» **Given information**
*** Block opens ***

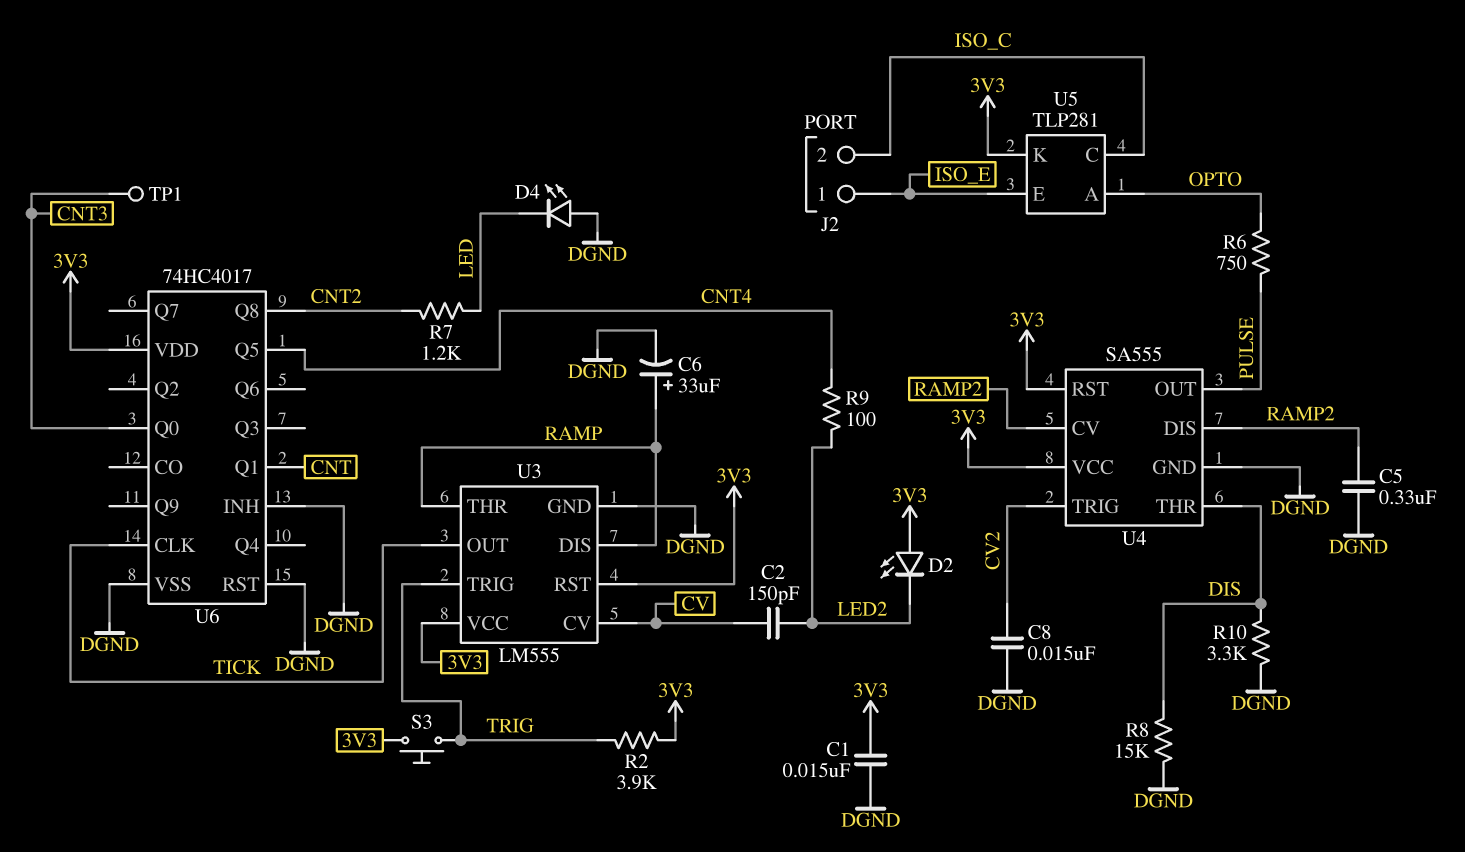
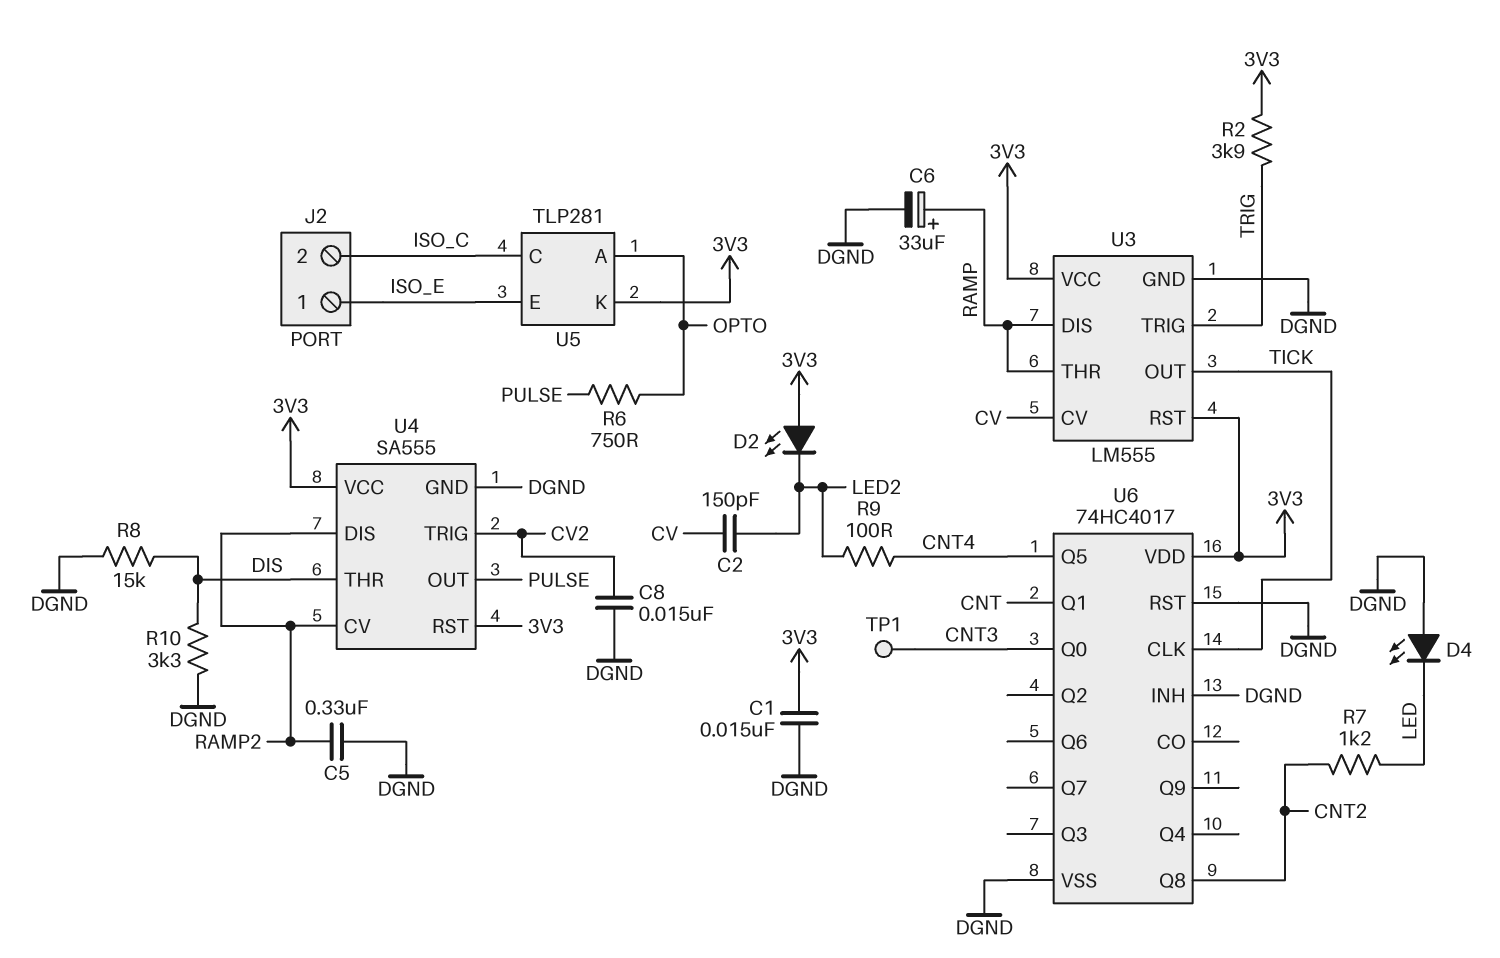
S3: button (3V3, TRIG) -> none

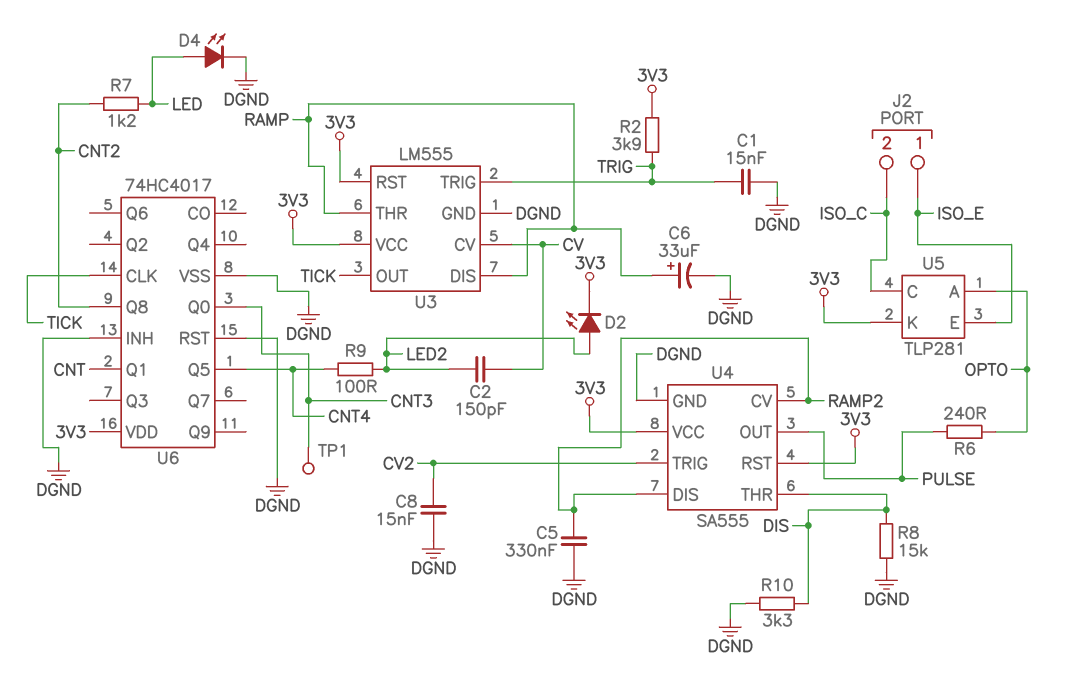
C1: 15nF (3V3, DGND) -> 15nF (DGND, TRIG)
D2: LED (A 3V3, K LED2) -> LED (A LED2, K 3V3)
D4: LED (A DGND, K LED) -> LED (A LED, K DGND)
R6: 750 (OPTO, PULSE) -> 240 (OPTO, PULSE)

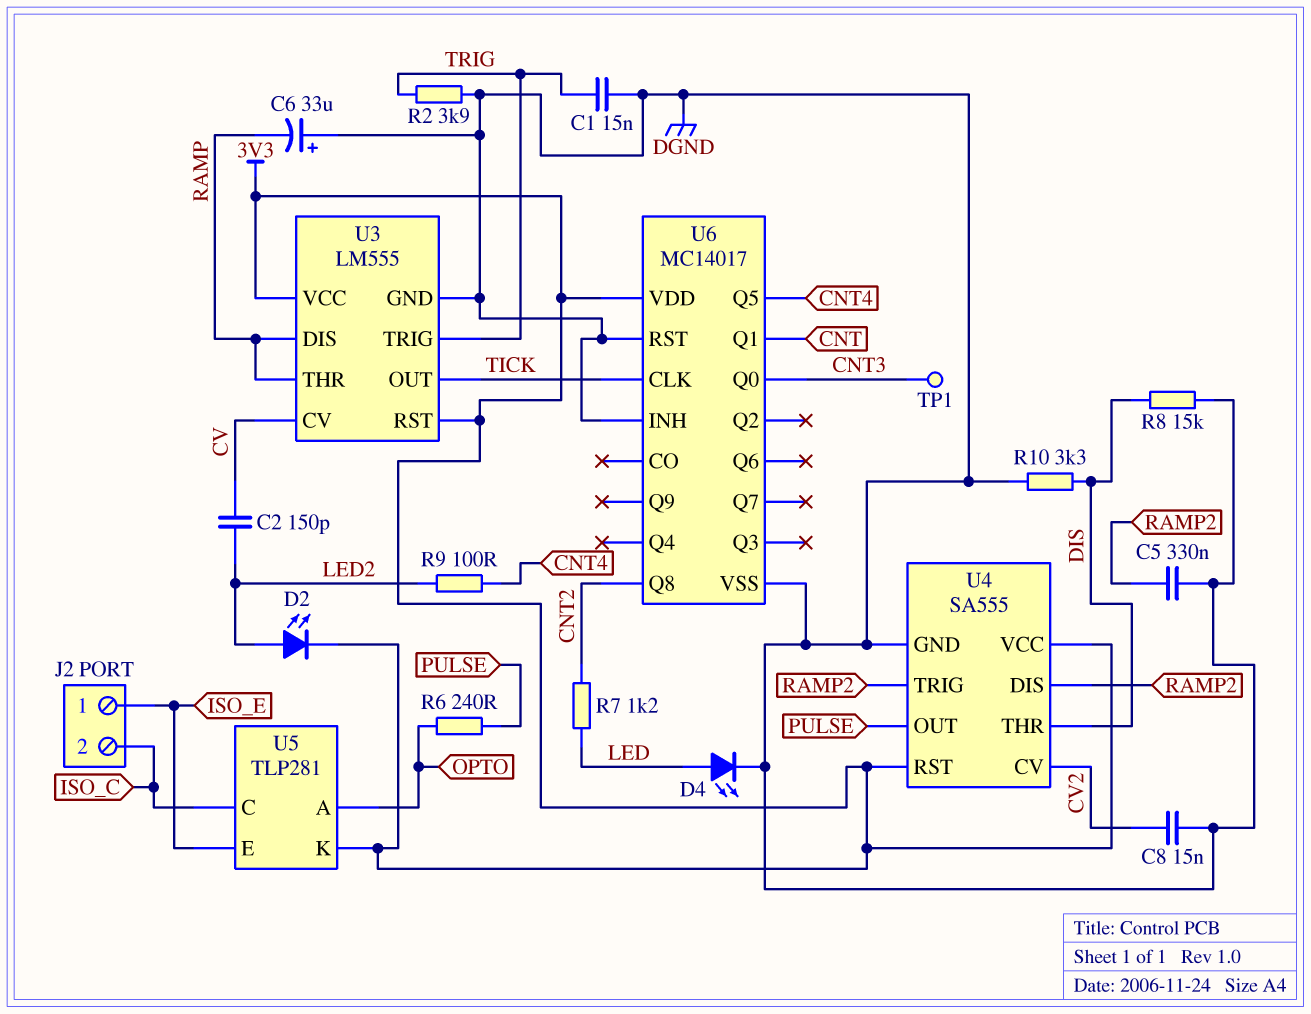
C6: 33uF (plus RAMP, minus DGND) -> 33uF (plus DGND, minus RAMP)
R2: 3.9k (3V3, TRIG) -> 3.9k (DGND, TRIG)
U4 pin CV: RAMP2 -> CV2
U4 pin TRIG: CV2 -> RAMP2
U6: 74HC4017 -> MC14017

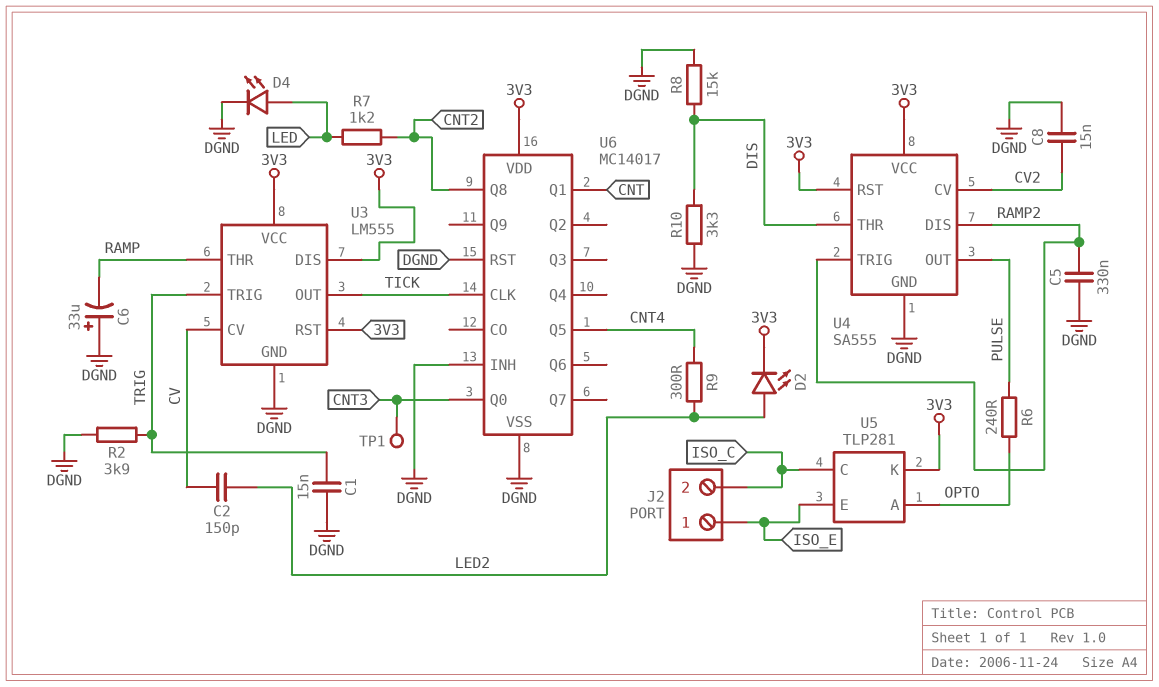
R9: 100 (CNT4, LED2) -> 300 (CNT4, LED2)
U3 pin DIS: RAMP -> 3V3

*** Block closes ***
*** Block opens ***

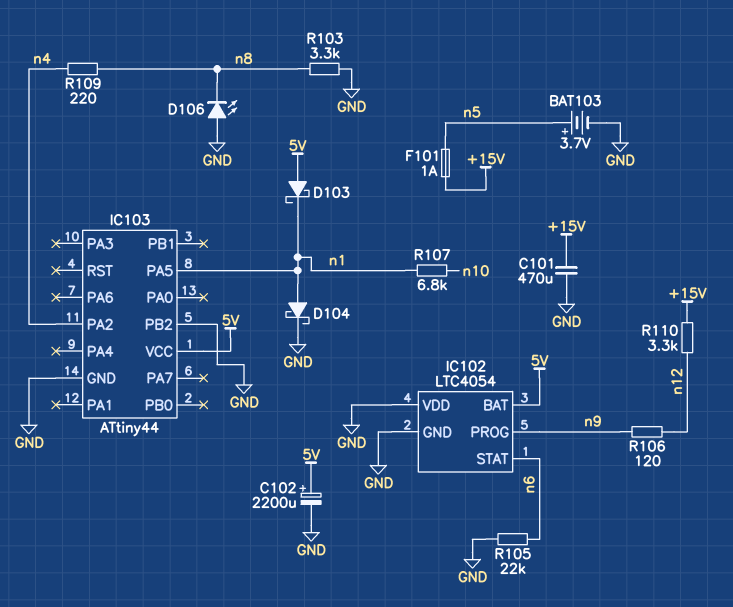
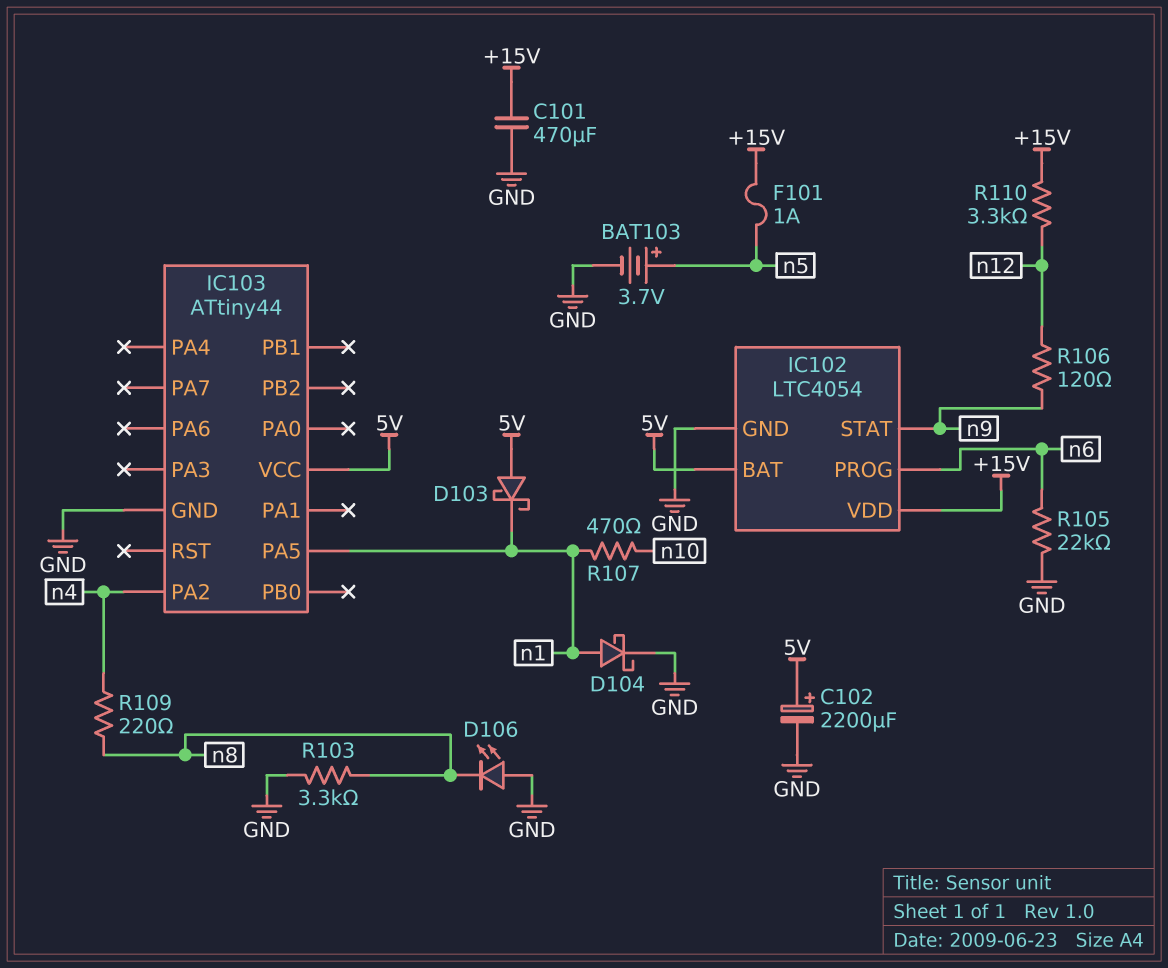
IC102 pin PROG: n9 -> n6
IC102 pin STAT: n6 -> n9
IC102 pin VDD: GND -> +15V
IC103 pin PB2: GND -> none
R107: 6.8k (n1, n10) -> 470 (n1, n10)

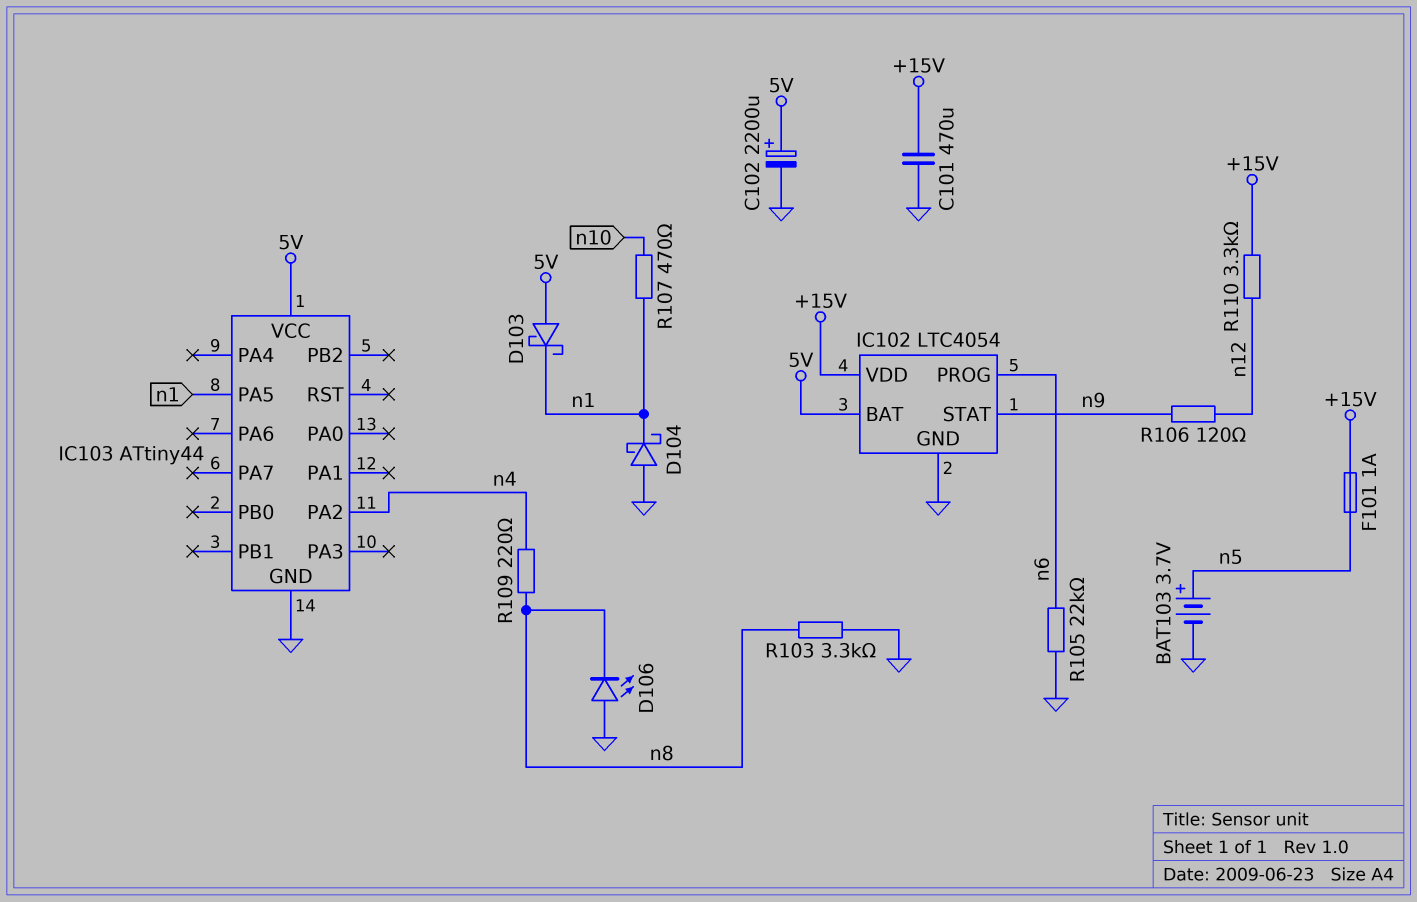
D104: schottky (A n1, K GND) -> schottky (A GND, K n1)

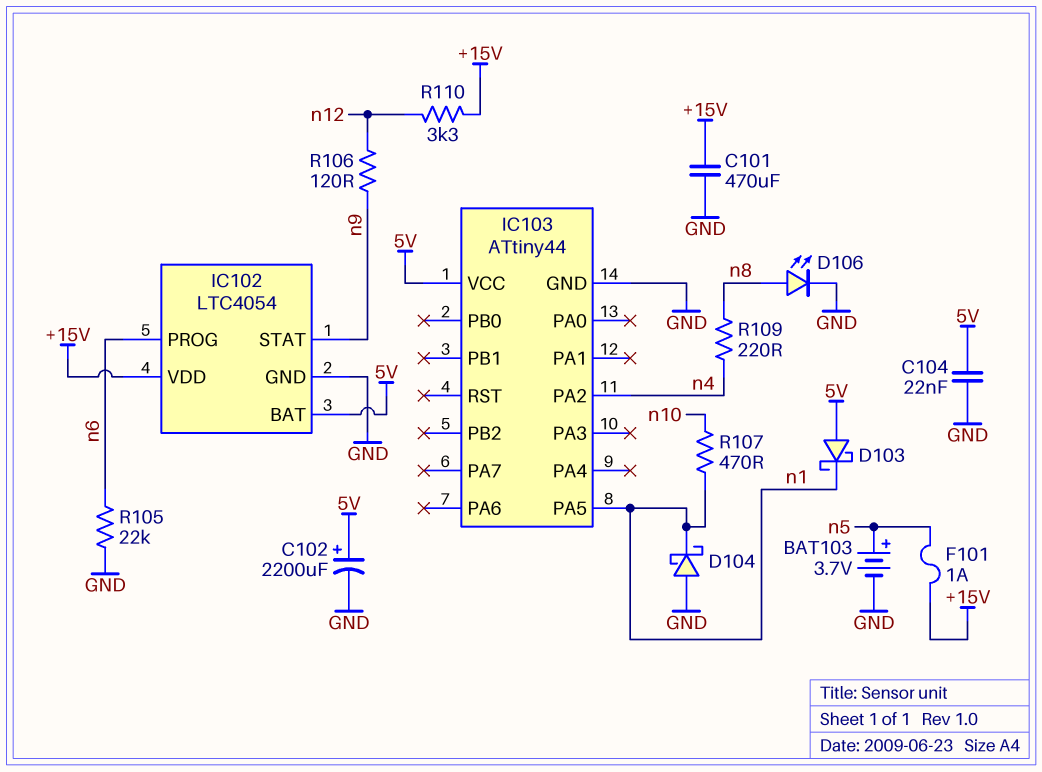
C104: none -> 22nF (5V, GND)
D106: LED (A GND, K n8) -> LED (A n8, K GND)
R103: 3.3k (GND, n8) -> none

*** Block closes ***

» **Problem to work on**
Now transcribe the lines above exactly, starting at the line containing "S3: button (3V3, TRIG) -> none" and ending at the line containing "U6: 74HC4017 -> MC14017", both lines included, pictures excluded.

» **Your response**
S3: button (3V3, TRIG) -> none

C1: 15nF (3V3, DGND) -> 15nF (DGND, TRIG)
D2: LED (A 3V3, K LED2) -> LED (A LED2, K 3V3)
D4: LED (A DGND, K LED) -> LED (A LED, K DGND)
R6: 750 (OPTO, PULSE) -> 240 (OPTO, PULSE)

C6: 33uF (plus RAMP, minus DGND) -> 33uF (plus DGND, minus RAMP)
R2: 3.9k (3V3, TRIG) -> 3.9k (DGND, TRIG)
U4 pin CV: RAMP2 -> CV2
U4 pin TRIG: CV2 -> RAMP2
U6: 74HC4017 -> MC14017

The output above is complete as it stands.